Segment Start: SUPPLIED RECORDS

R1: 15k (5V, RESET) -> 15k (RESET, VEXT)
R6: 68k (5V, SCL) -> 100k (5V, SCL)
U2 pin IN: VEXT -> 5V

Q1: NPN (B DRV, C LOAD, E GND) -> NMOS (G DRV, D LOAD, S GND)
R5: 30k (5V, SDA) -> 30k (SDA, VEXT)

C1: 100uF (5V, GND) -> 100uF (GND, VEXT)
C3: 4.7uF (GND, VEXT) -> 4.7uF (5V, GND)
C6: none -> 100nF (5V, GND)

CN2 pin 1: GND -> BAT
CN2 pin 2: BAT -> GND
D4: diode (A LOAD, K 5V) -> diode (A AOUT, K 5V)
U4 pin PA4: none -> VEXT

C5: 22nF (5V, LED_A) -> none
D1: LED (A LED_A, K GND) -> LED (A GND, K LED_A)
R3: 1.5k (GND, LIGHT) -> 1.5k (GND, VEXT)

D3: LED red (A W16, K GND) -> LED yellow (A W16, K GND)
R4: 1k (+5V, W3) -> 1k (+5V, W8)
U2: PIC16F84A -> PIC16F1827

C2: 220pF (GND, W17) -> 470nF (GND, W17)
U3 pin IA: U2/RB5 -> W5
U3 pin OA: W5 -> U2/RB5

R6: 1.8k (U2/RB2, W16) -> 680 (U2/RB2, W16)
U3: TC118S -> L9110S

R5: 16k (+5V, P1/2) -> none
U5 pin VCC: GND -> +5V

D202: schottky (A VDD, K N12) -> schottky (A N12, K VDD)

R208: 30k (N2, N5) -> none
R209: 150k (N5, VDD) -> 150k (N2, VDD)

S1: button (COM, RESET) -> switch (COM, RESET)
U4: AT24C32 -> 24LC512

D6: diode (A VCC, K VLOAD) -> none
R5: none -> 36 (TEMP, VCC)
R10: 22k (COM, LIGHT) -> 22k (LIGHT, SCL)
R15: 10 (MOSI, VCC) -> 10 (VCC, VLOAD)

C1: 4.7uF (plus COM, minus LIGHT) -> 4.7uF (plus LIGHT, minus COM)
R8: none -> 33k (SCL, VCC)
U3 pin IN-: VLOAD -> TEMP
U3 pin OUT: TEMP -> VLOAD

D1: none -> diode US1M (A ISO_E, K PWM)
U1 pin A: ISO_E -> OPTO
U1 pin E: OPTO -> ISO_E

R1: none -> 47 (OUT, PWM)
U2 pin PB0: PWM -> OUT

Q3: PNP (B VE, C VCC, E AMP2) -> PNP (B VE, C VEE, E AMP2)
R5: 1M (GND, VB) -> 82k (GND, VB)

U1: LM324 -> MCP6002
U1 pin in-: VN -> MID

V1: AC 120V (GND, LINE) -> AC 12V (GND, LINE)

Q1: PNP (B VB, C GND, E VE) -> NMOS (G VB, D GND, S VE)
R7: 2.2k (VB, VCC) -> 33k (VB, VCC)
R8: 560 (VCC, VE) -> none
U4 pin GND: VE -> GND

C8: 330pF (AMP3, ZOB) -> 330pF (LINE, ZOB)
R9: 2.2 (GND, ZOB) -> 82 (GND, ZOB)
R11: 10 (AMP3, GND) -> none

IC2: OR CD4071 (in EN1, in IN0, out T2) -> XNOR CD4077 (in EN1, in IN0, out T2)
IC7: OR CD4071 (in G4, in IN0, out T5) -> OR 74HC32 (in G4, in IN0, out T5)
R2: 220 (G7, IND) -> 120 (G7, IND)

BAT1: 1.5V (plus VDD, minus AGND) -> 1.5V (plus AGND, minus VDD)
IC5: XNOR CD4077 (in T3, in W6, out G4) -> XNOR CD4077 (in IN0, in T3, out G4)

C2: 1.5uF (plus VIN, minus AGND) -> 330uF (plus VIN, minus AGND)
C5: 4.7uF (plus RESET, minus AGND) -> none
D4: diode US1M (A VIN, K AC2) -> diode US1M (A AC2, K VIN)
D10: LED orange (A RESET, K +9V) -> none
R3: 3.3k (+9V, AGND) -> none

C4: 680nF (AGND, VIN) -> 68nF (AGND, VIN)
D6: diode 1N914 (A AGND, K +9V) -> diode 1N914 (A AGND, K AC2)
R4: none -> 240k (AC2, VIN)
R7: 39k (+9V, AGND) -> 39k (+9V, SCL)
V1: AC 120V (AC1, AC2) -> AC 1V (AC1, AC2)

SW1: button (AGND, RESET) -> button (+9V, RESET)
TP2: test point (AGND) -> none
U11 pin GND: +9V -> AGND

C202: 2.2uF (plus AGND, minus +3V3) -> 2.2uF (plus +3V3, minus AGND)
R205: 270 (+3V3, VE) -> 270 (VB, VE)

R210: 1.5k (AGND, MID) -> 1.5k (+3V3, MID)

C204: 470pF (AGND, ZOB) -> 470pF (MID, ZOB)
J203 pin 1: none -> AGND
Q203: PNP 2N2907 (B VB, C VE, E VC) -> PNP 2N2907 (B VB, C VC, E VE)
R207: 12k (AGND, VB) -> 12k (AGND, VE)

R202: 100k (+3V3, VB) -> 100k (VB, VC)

Segment End: SUPPLIED RECORDS

» WHAT IS BEING ASKED
What are the lines from the one with "C4: 680nF (AGND, VIN) -> 68nF (AGND, VIN)" through the end of the records above? Set them down exactly, both ends included, and nothing else.

» RESPONSE TO THIS TASK
C4: 680nF (AGND, VIN) -> 68nF (AGND, VIN)
D6: diode 1N914 (A AGND, K +9V) -> diode 1N914 (A AGND, K AC2)
R4: none -> 240k (AC2, VIN)
R7: 39k (+9V, AGND) -> 39k (+9V, SCL)
V1: AC 120V (AC1, AC2) -> AC 1V (AC1, AC2)

SW1: button (AGND, RESET) -> button (+9V, RESET)
TP2: test point (AGND) -> none
U11 pin GND: +9V -> AGND

C202: 2.2uF (plus AGND, minus +3V3) -> 2.2uF (plus +3V3, minus AGND)
R205: 270 (+3V3, VE) -> 270 (VB, VE)

R210: 1.5k (AGND, MID) -> 1.5k (+3V3, MID)

C204: 470pF (AGND, ZOB) -> 470pF (MID, ZOB)
J203 pin 1: none -> AGND
Q203: PNP 2N2907 (B VB, C VE, E VC) -> PNP 2N2907 (B VB, C VC, E VE)
R207: 12k (AGND, VB) -> 12k (AGND, VE)

R202: 100k (+3V3, VB) -> 100k (VB, VC)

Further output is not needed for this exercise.